- Exercise goal
Only the count is expected: the number of lines below that contain "appeared".

- Data supplied
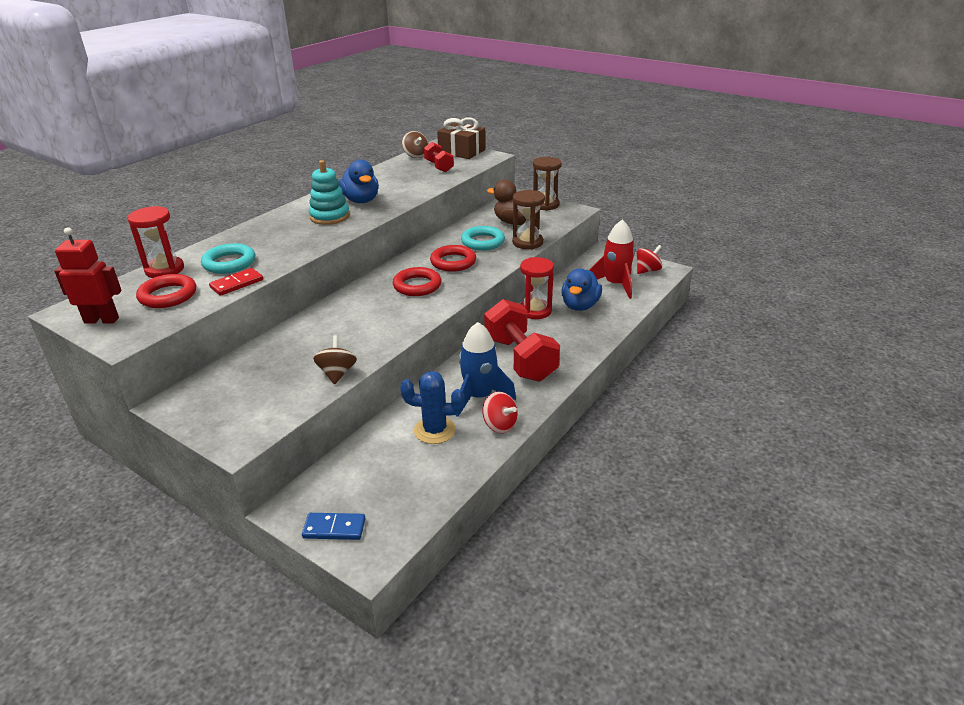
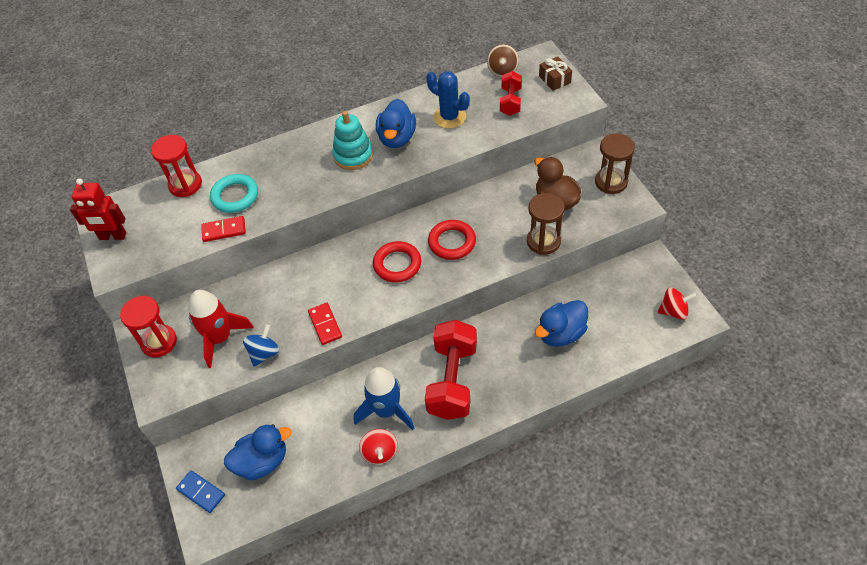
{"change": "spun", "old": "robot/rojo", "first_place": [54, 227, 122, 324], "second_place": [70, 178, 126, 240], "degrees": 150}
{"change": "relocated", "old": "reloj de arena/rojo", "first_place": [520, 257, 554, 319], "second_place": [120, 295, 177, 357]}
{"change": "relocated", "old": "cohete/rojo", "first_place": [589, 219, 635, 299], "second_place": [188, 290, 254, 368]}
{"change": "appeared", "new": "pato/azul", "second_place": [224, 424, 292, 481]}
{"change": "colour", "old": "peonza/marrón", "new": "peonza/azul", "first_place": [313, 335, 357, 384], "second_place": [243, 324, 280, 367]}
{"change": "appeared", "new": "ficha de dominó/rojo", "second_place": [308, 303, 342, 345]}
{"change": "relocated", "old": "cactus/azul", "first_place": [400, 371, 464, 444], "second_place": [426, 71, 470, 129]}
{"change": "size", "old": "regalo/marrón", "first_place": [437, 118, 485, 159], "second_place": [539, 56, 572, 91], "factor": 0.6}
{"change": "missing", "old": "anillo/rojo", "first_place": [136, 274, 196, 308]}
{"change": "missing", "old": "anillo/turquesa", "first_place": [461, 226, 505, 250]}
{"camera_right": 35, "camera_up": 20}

- Solved problem
2